What is the number of lines in the following data that contain "none"? Answer with the number alone.
•••
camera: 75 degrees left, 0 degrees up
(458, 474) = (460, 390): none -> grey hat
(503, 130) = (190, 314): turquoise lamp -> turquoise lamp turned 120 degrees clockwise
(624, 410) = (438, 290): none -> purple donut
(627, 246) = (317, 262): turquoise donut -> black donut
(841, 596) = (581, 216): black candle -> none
•••
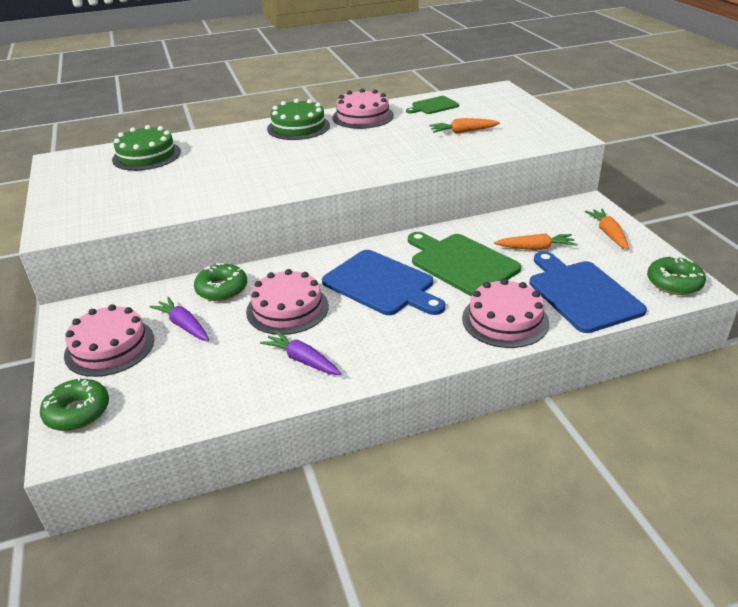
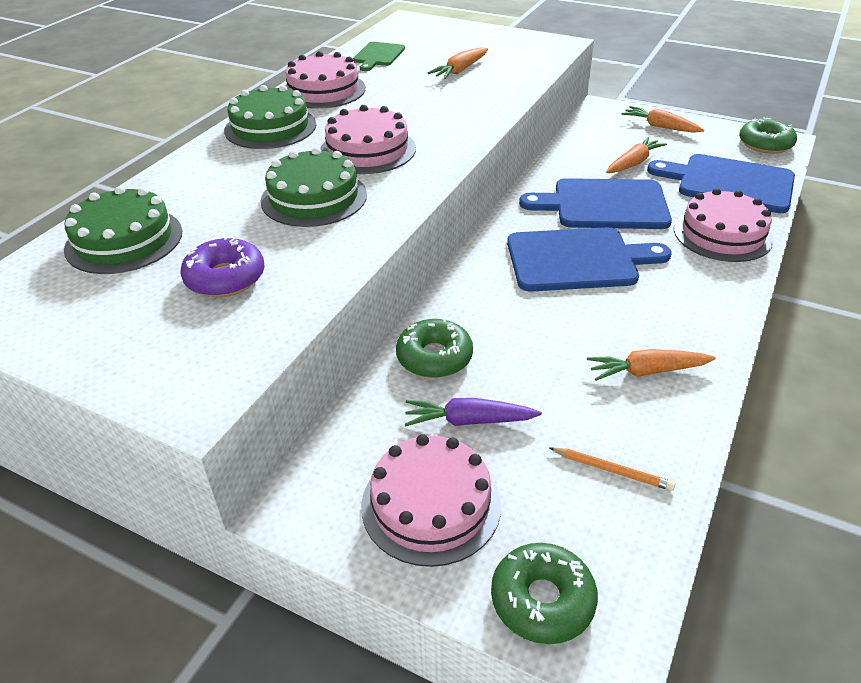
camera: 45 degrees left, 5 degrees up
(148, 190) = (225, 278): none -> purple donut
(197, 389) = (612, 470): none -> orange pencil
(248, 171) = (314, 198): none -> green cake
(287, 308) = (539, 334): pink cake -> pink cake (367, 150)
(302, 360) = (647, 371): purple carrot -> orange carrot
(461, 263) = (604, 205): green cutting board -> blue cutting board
•••
__WRITTEN RESPONSE__.
6